- DATA -
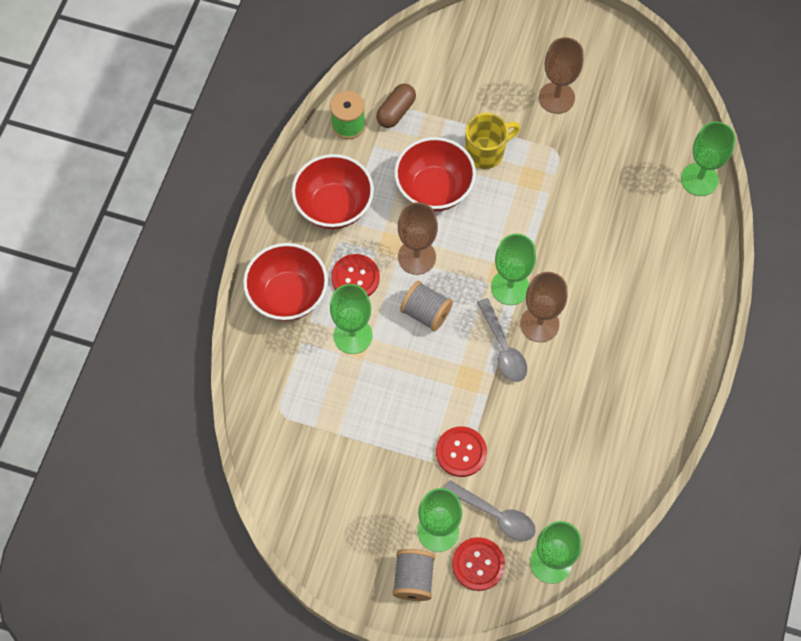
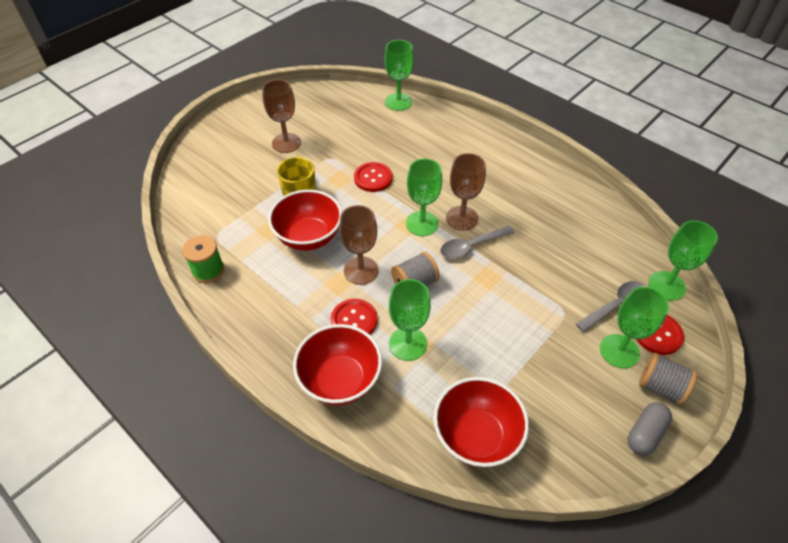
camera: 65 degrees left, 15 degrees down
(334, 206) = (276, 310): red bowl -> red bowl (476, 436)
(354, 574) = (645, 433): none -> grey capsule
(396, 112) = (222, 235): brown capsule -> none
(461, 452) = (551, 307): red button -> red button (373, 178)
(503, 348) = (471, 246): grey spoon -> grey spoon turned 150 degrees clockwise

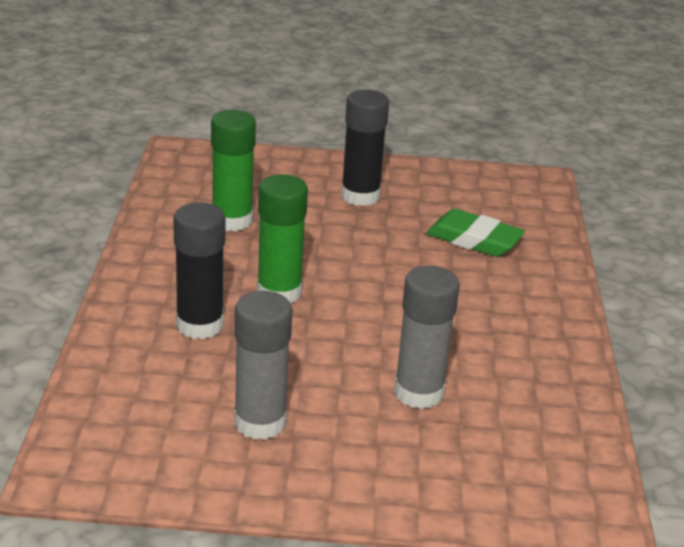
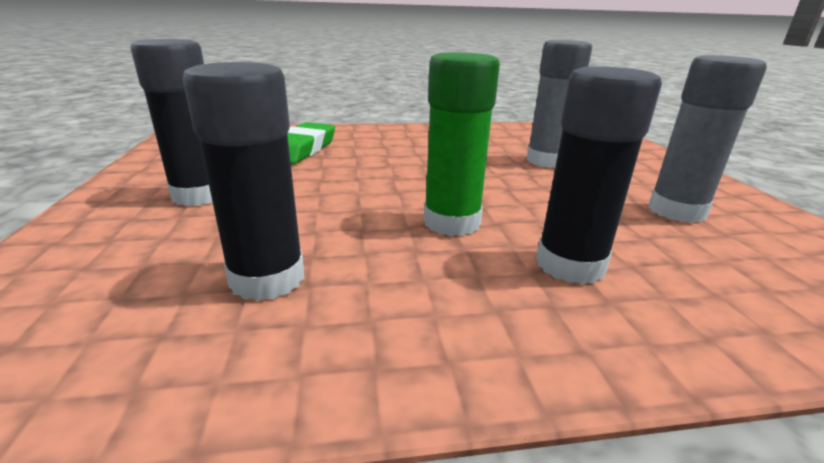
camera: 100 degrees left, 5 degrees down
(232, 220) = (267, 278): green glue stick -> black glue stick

==

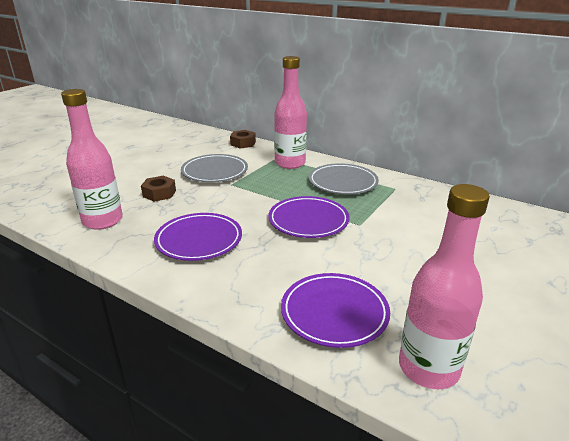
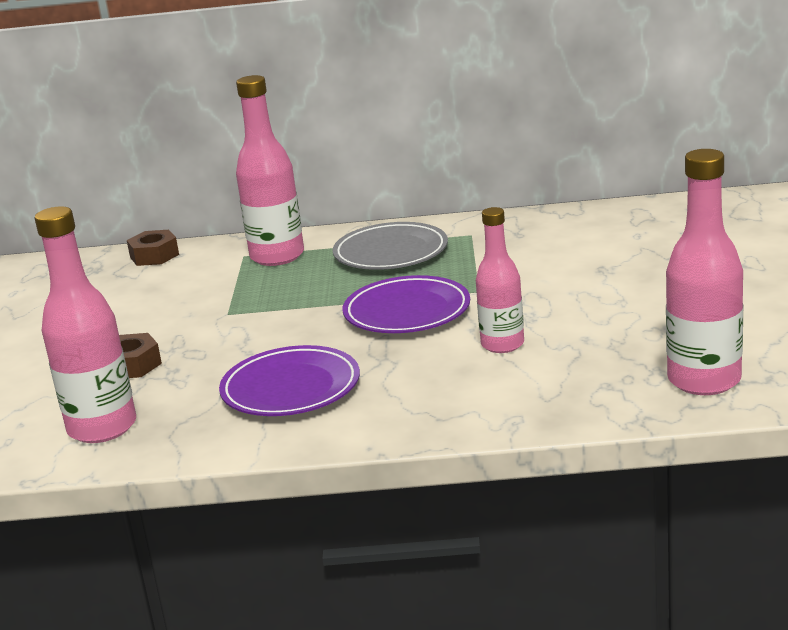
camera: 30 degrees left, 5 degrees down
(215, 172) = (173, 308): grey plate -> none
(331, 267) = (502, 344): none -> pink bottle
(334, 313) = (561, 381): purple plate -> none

- TASK DIRECTIONS -
In the listing above, find the line containing "camera: 65 degrees left, 15 degrees down" and the line containing "(461, 452) = (551, 307): red", then retype both and every line between them exactly, with nothing else.

- TASK RESULT -
camera: 65 degrees left, 15 degrees down
(334, 206) = (276, 310): red bowl -> red bowl (476, 436)
(354, 574) = (645, 433): none -> grey capsule
(396, 112) = (222, 235): brown capsule -> none
(461, 452) = (551, 307): red button -> red button (373, 178)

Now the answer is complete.